- _DATA SHOWN_:
= Beginning of Section =
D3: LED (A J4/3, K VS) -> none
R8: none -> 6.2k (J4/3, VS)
= End of Section =
= Beginning of Section =
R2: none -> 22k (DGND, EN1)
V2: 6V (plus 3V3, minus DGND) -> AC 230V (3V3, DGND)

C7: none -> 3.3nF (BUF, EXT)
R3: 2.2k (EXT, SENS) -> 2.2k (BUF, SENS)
= End of Section =
= Beginning of Section =
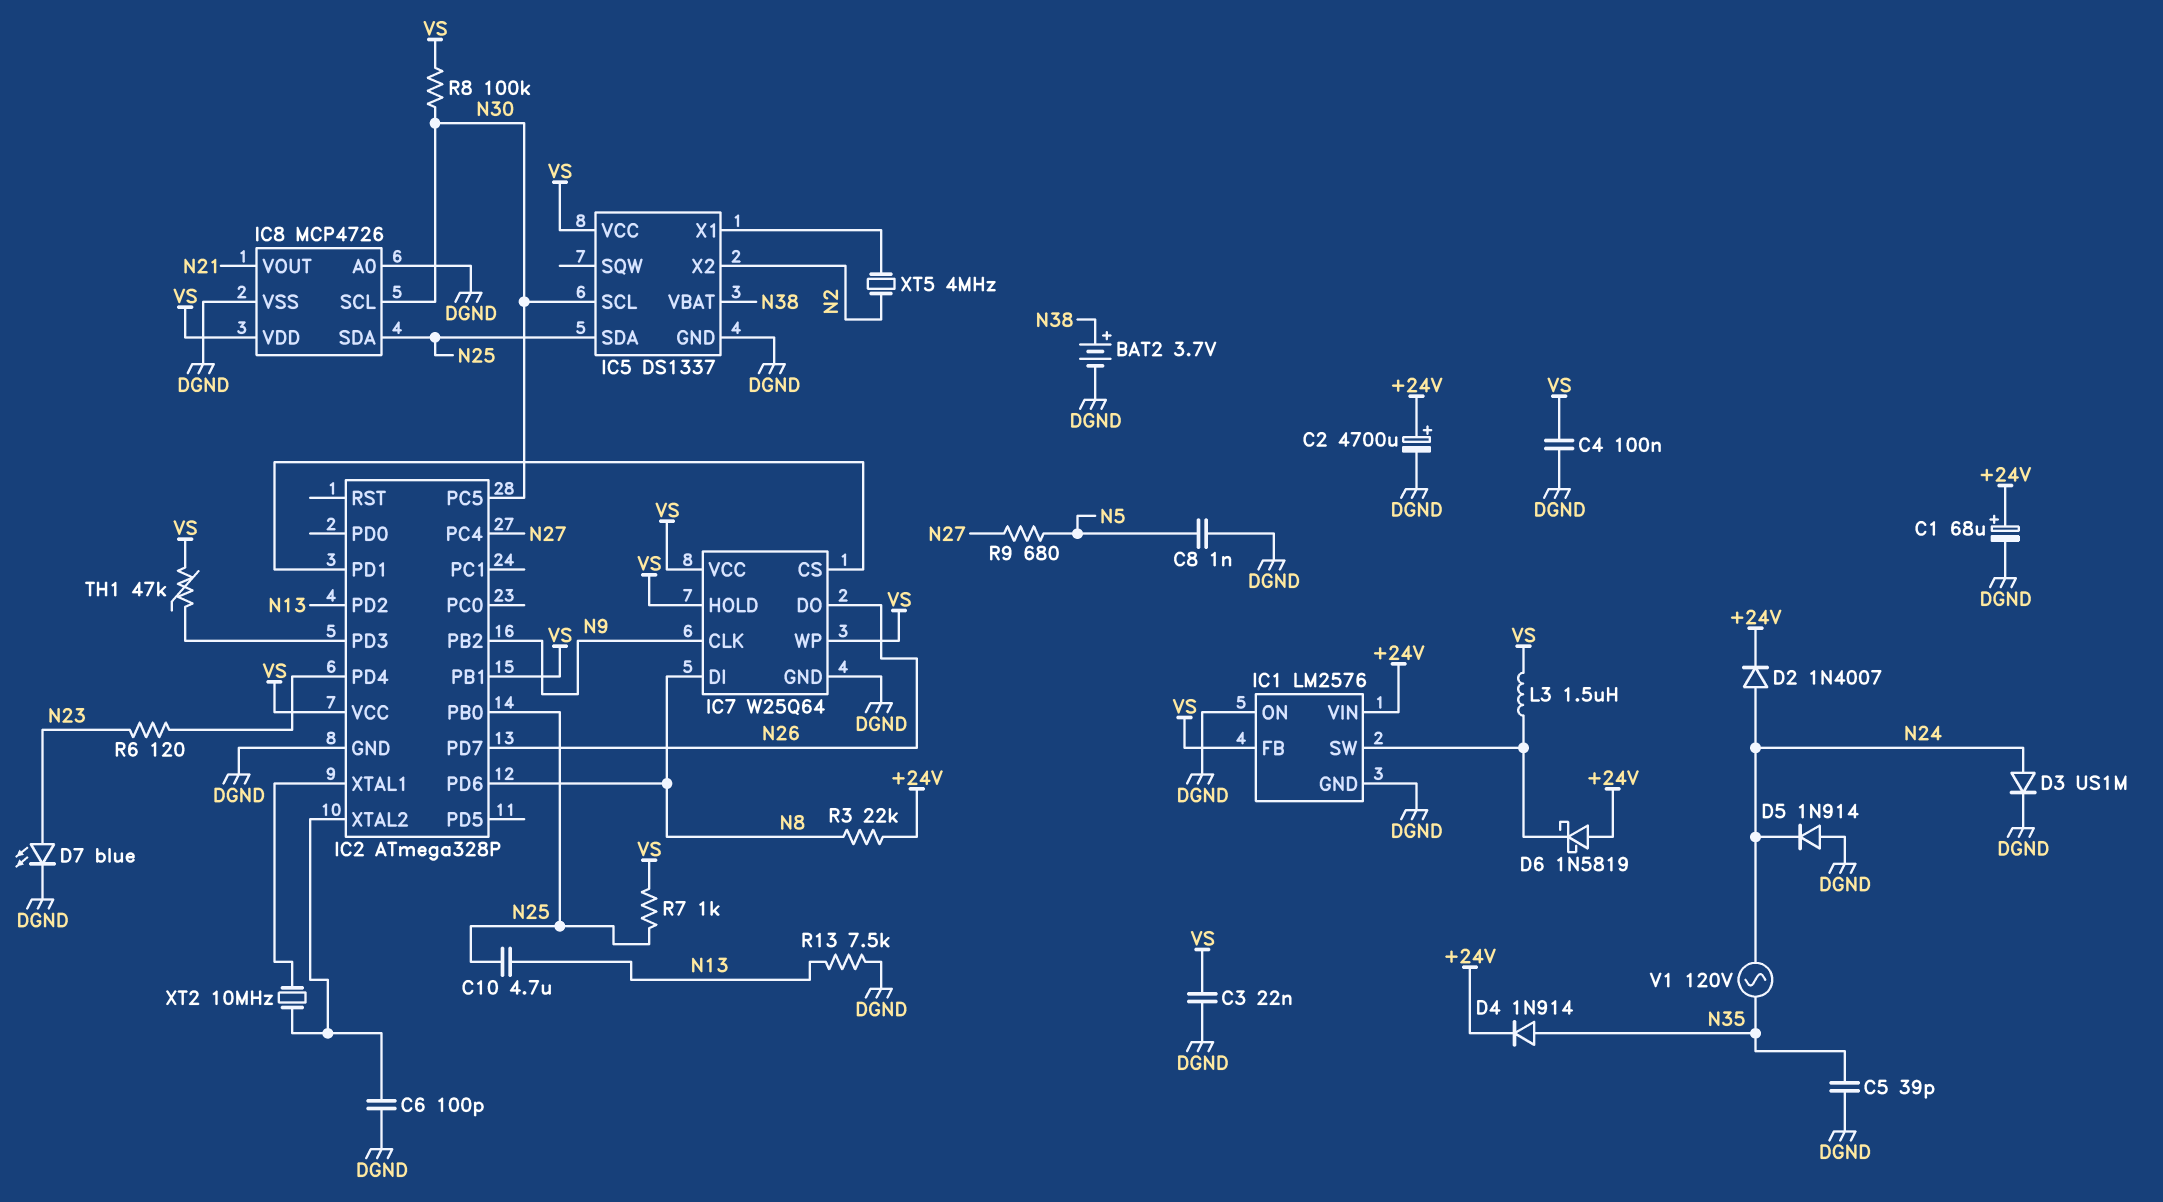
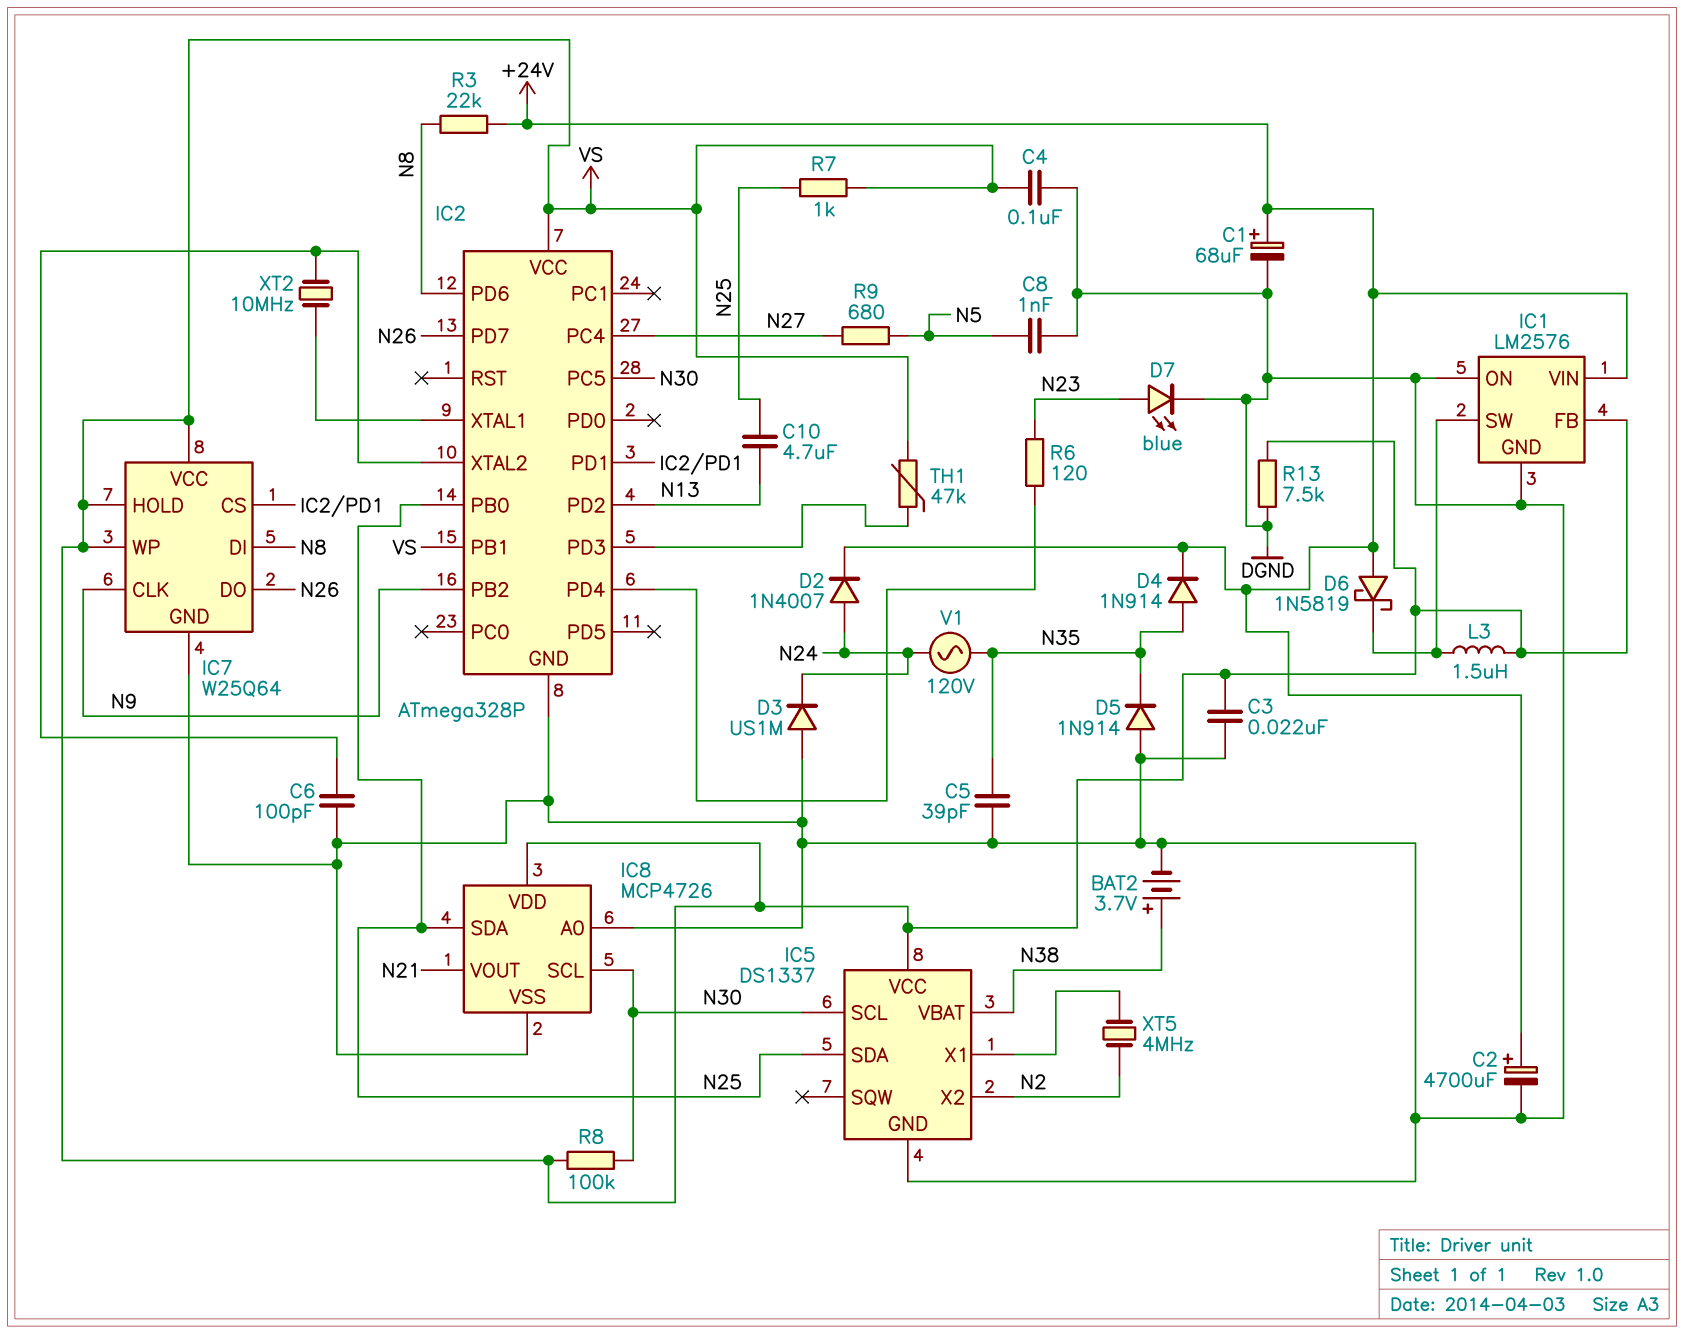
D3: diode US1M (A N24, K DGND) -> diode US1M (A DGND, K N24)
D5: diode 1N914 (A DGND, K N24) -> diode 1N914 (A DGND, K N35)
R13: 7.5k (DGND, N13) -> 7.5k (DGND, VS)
= End of Section =
- _YOUR GOAL_:
Where the word "DGND" appears in a line of the entries, copy that line.

- _WRITTEN RESPONSE_:
R2: none -> 22k (DGND, EN1)
V2: 6V (plus 3V3, minus DGND) -> AC 230V (3V3, DGND)
D3: diode US1M (A N24, K DGND) -> diode US1M (A DGND, K N24)
D5: diode 1N914 (A DGND, K N24) -> diode 1N914 (A DGND, K N35)
R13: 7.5k (DGND, N13) -> 7.5k (DGND, VS)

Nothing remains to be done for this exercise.